## YOUR GOAL:
Restate the listing word for word; omit the images.

## COLLECTED MATERIAL:

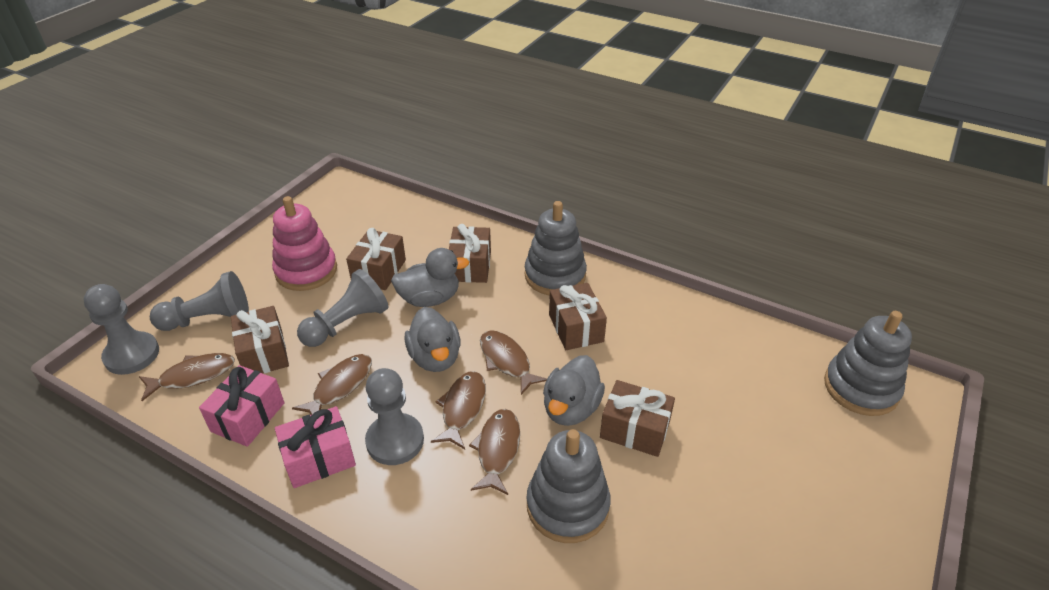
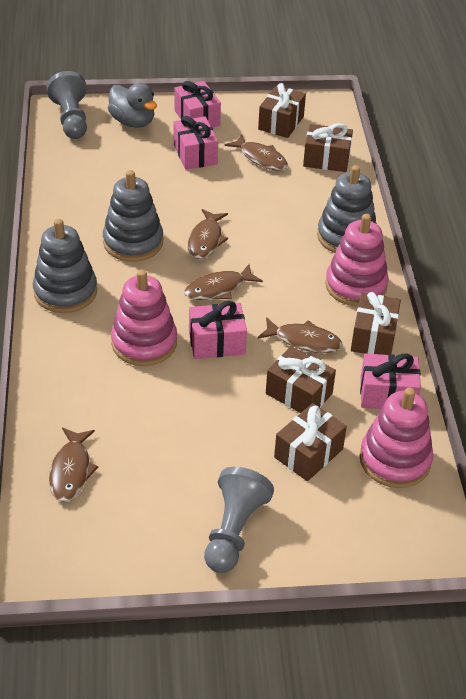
grey duck: 3 -> 1
grey pawn: 4 -> 2
pink gift: 2 -> 4
pink stacking toy: 1 -> 3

## RESULT OF THE EXERCISE:
grey duck: 3 -> 1
grey pawn: 4 -> 2
pink gift: 2 -> 4
pink stacking toy: 1 -> 3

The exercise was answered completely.